- [What needs to be done]: In full and without changes, output the data.

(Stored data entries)
☆ ☆ ☆ ☆
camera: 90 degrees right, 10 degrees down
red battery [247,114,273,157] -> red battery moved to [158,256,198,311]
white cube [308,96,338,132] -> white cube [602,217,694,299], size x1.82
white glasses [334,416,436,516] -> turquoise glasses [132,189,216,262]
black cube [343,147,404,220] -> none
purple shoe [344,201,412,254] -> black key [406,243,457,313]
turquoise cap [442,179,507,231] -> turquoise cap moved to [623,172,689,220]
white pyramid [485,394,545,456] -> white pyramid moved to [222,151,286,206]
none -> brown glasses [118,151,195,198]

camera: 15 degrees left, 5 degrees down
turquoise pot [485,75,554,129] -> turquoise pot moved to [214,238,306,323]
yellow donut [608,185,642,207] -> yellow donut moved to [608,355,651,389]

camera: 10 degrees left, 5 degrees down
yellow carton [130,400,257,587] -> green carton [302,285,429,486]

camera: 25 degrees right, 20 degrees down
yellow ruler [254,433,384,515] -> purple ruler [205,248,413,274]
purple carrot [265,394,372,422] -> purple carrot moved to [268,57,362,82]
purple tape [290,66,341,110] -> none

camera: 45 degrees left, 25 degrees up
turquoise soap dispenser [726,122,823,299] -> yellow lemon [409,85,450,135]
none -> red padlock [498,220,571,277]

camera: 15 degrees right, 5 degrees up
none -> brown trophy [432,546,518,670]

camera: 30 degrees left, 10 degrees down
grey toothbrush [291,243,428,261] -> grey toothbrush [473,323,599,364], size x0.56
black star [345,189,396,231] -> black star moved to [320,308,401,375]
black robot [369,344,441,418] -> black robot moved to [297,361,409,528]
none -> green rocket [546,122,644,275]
☆ ☆ ☆ ☆
- [Solution to this exercise]:
camera: 90 degrees right, 10 degrees down
red battery [247,114,273,157] -> red battery moved to [158,256,198,311]
white cube [308,96,338,132] -> white cube [602,217,694,299], size x1.82
white glasses [334,416,436,516] -> turquoise glasses [132,189,216,262]
black cube [343,147,404,220] -> none
purple shoe [344,201,412,254] -> black key [406,243,457,313]
turquoise cap [442,179,507,231] -> turquoise cap moved to [623,172,689,220]
white pyramid [485,394,545,456] -> white pyramid moved to [222,151,286,206]
none -> brown glasses [118,151,195,198]

camera: 15 degrees left, 5 degrees down
turquoise pot [485,75,554,129] -> turquoise pot moved to [214,238,306,323]
yellow donut [608,185,642,207] -> yellow donut moved to [608,355,651,389]

camera: 10 degrees left, 5 degrees down
yellow carton [130,400,257,587] -> green carton [302,285,429,486]

camera: 25 degrees right, 20 degrees down
yellow ruler [254,433,384,515] -> purple ruler [205,248,413,274]
purple carrot [265,394,372,422] -> purple carrot moved to [268,57,362,82]
purple tape [290,66,341,110] -> none

camera: 45 degrees left, 25 degrees up
turquoise soap dispenser [726,122,823,299] -> yellow lemon [409,85,450,135]
none -> red padlock [498,220,571,277]

camera: 15 degrees right, 5 degrees up
none -> brown trophy [432,546,518,670]

camera: 30 degrees left, 10 degrees down
grey toothbrush [291,243,428,261] -> grey toothbrush [473,323,599,364], size x0.56
black star [345,189,396,231] -> black star moved to [320,308,401,375]
black robot [369,344,441,418] -> black robot moved to [297,361,409,528]
none -> green rocket [546,122,644,275]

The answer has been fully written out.